Task requirements: Skip all lines in the entries below that come before the one containing "camera: 40 degrees right, 0 degrees up". Repeat that line and the rest exactly.

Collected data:

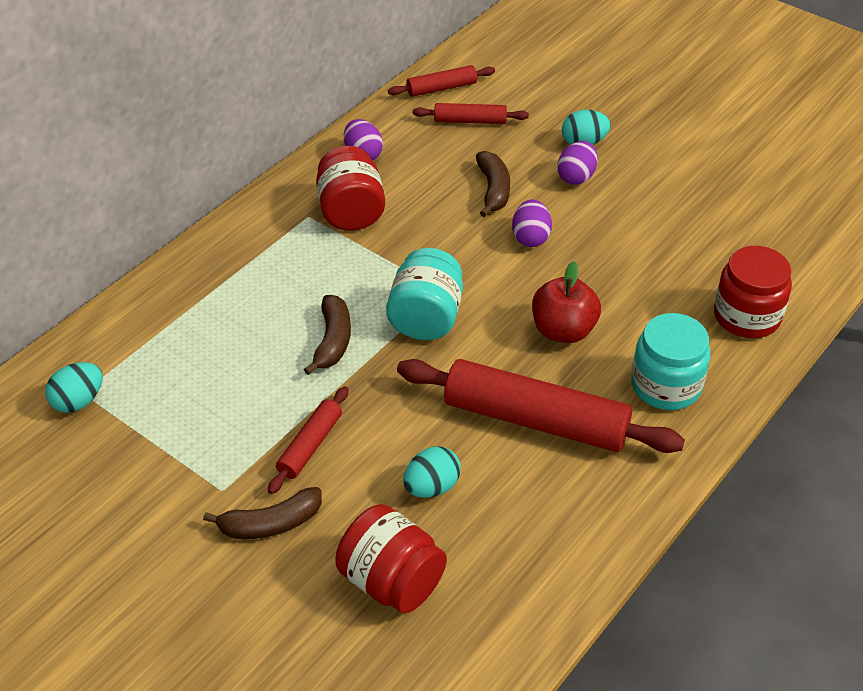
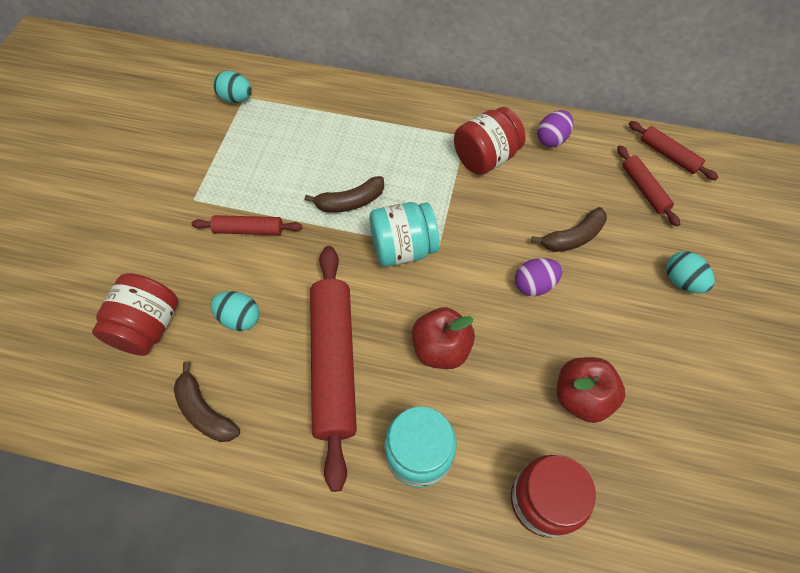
camera: 65 degrees right, 15 degrees up
(270, 524) = (174, 237): brown banana -> brown banana (205, 411)
(576, 177) = (632, 291): purple egg -> none
(663, 254) = (581, 397): none -> red apple

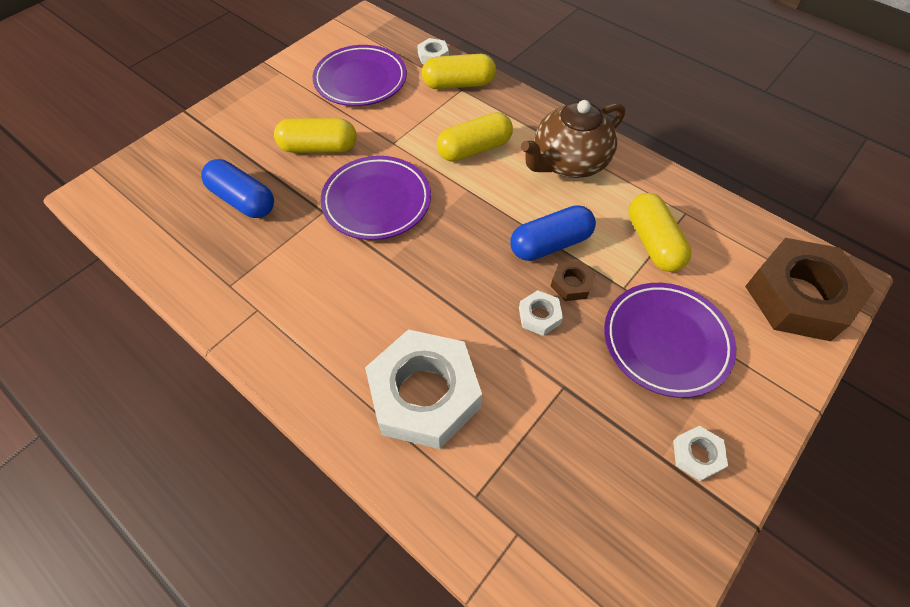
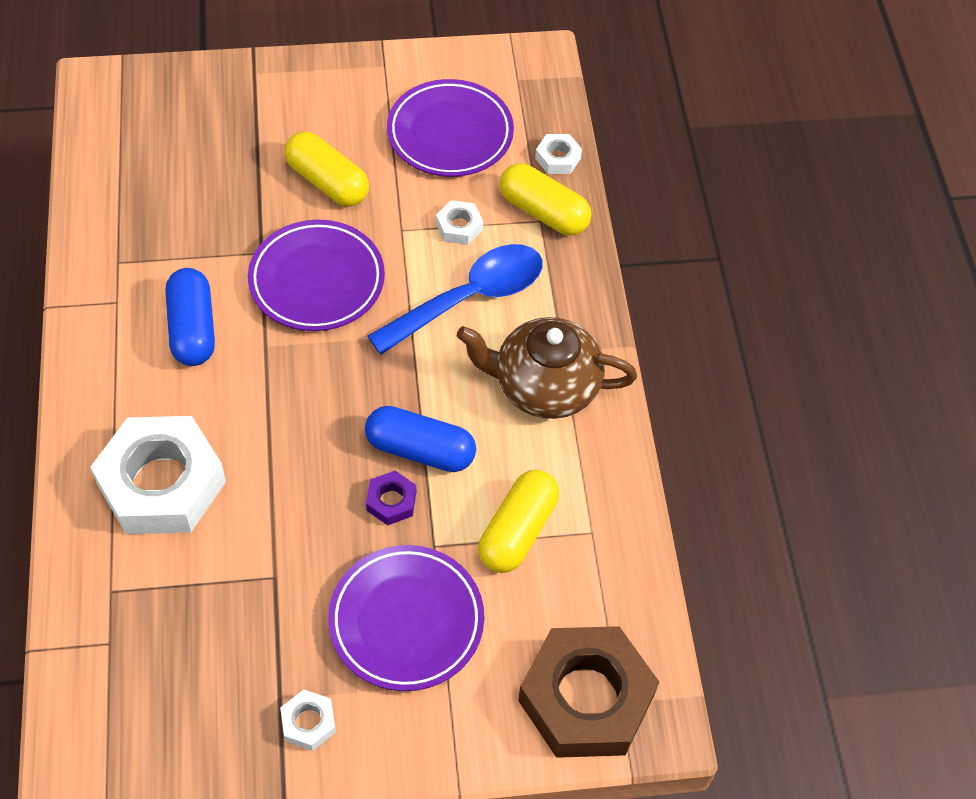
camera: 40 degrees right, 0 degrees up
(243, 200) = (208, 186): blue capsule -> blue capsule (193, 328)
(474, 149) = (469, 298): yellow capsule -> blue spoon
(539, 316) = (328, 503): white nut -> white nut (459, 227)
(571, 284) = (391, 501): brown nut -> purple nut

Result for this exercise:
camera: 40 degrees right, 0 degrees up
(243, 200) = (208, 186): blue capsule -> blue capsule (193, 328)
(474, 149) = (469, 298): yellow capsule -> blue spoon
(539, 316) = (328, 503): white nut -> white nut (459, 227)
(571, 284) = (391, 501): brown nut -> purple nut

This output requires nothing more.